(DATASET CONTENT begins)
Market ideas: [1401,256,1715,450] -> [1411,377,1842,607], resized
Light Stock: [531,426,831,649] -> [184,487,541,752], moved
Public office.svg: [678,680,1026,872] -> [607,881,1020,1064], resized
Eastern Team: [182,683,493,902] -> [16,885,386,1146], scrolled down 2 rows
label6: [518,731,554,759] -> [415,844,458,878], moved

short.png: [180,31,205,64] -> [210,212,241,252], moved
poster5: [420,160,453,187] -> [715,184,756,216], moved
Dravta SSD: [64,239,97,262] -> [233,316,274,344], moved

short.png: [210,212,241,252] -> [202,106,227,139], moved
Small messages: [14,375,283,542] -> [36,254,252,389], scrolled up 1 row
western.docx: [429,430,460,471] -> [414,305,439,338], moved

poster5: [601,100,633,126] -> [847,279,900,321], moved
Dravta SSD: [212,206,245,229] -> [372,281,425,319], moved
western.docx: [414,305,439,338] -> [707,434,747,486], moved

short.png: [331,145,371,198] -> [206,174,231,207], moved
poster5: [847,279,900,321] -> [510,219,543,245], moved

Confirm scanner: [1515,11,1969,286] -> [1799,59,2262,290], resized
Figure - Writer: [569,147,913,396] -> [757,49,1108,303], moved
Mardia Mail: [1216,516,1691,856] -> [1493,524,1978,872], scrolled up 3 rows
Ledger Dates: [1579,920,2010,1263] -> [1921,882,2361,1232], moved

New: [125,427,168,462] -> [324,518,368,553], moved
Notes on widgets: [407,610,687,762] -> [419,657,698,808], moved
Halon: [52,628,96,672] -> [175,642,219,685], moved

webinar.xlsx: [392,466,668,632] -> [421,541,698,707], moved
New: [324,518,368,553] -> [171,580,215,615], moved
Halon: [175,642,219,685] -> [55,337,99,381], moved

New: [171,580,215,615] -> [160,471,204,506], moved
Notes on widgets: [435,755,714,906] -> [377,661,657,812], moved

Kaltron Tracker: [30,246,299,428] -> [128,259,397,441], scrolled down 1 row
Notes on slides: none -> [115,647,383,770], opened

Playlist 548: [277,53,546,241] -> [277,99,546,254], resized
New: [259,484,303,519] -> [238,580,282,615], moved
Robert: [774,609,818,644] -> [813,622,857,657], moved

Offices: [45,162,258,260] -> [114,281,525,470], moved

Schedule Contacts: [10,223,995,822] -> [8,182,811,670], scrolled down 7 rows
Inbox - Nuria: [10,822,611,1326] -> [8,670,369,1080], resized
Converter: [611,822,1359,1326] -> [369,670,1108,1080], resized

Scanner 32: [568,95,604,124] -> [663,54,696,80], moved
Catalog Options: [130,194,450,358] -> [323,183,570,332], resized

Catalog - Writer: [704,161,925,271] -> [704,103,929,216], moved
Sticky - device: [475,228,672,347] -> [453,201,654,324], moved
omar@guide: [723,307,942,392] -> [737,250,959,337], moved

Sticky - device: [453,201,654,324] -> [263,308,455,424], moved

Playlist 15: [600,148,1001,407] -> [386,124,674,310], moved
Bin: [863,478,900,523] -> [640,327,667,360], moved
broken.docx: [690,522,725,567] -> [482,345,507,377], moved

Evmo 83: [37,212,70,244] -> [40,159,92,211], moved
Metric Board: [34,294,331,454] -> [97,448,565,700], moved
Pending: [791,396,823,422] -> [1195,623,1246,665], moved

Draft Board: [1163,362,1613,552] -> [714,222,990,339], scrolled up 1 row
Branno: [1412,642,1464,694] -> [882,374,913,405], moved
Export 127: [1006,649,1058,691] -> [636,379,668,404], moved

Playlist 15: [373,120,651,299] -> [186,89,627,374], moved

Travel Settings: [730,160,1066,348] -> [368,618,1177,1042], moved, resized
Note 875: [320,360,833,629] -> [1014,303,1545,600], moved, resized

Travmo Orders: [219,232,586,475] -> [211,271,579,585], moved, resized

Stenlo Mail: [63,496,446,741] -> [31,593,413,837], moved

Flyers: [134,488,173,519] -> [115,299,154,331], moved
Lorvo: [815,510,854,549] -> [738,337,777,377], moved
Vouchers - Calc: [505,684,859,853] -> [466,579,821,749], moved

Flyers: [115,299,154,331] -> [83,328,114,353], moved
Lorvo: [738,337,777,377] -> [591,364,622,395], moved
(DATASET CONTENT ends)
Return the entries above, every line intact.

Market ideas: [1401,256,1715,450] -> [1411,377,1842,607], resized
Light Stock: [531,426,831,649] -> [184,487,541,752], moved
Public office.svg: [678,680,1026,872] -> [607,881,1020,1064], resized
Eastern Team: [182,683,493,902] -> [16,885,386,1146], scrolled down 2 rows
label6: [518,731,554,759] -> [415,844,458,878], moved

short.png: [180,31,205,64] -> [210,212,241,252], moved
poster5: [420,160,453,187] -> [715,184,756,216], moved
Dravta SSD: [64,239,97,262] -> [233,316,274,344], moved

short.png: [210,212,241,252] -> [202,106,227,139], moved
Small messages: [14,375,283,542] -> [36,254,252,389], scrolled up 1 row
western.docx: [429,430,460,471] -> [414,305,439,338], moved

poster5: [601,100,633,126] -> [847,279,900,321], moved
Dravta SSD: [212,206,245,229] -> [372,281,425,319], moved
western.docx: [414,305,439,338] -> [707,434,747,486], moved

short.png: [331,145,371,198] -> [206,174,231,207], moved
poster5: [847,279,900,321] -> [510,219,543,245], moved

Confirm scanner: [1515,11,1969,286] -> [1799,59,2262,290], resized
Figure - Writer: [569,147,913,396] -> [757,49,1108,303], moved
Mardia Mail: [1216,516,1691,856] -> [1493,524,1978,872], scrolled up 3 rows
Ledger Dates: [1579,920,2010,1263] -> [1921,882,2361,1232], moved

New: [125,427,168,462] -> [324,518,368,553], moved
Notes on widgets: [407,610,687,762] -> [419,657,698,808], moved
Halon: [52,628,96,672] -> [175,642,219,685], moved

webinar.xlsx: [392,466,668,632] -> [421,541,698,707], moved
New: [324,518,368,553] -> [171,580,215,615], moved
Halon: [175,642,219,685] -> [55,337,99,381], moved

New: [171,580,215,615] -> [160,471,204,506], moved
Notes on widgets: [435,755,714,906] -> [377,661,657,812], moved

Kaltron Tracker: [30,246,299,428] -> [128,259,397,441], scrolled down 1 row
Notes on slides: none -> [115,647,383,770], opened

Playlist 548: [277,53,546,241] -> [277,99,546,254], resized
New: [259,484,303,519] -> [238,580,282,615], moved
Robert: [774,609,818,644] -> [813,622,857,657], moved

Offices: [45,162,258,260] -> [114,281,525,470], moved

Schedule Contacts: [10,223,995,822] -> [8,182,811,670], scrolled down 7 rows
Inbox - Nuria: [10,822,611,1326] -> [8,670,369,1080], resized
Converter: [611,822,1359,1326] -> [369,670,1108,1080], resized

Scanner 32: [568,95,604,124] -> [663,54,696,80], moved
Catalog Options: [130,194,450,358] -> [323,183,570,332], resized

Catalog - Writer: [704,161,925,271] -> [704,103,929,216], moved
Sticky - device: [475,228,672,347] -> [453,201,654,324], moved
omar@guide: [723,307,942,392] -> [737,250,959,337], moved

Sticky - device: [453,201,654,324] -> [263,308,455,424], moved

Playlist 15: [600,148,1001,407] -> [386,124,674,310], moved
Bin: [863,478,900,523] -> [640,327,667,360], moved
broken.docx: [690,522,725,567] -> [482,345,507,377], moved

Evmo 83: [37,212,70,244] -> [40,159,92,211], moved
Metric Board: [34,294,331,454] -> [97,448,565,700], moved
Pending: [791,396,823,422] -> [1195,623,1246,665], moved

Draft Board: [1163,362,1613,552] -> [714,222,990,339], scrolled up 1 row
Branno: [1412,642,1464,694] -> [882,374,913,405], moved
Export 127: [1006,649,1058,691] -> [636,379,668,404], moved

Playlist 15: [373,120,651,299] -> [186,89,627,374], moved

Travel Settings: [730,160,1066,348] -> [368,618,1177,1042], moved, resized
Note 875: [320,360,833,629] -> [1014,303,1545,600], moved, resized

Travmo Orders: [219,232,586,475] -> [211,271,579,585], moved, resized

Stenlo Mail: [63,496,446,741] -> [31,593,413,837], moved

Flyers: [134,488,173,519] -> [115,299,154,331], moved
Lorvo: [815,510,854,549] -> [738,337,777,377], moved
Vouchers - Calc: [505,684,859,853] -> [466,579,821,749], moved

Flyers: [115,299,154,331] -> [83,328,114,353], moved
Lorvo: [738,337,777,377] -> [591,364,622,395], moved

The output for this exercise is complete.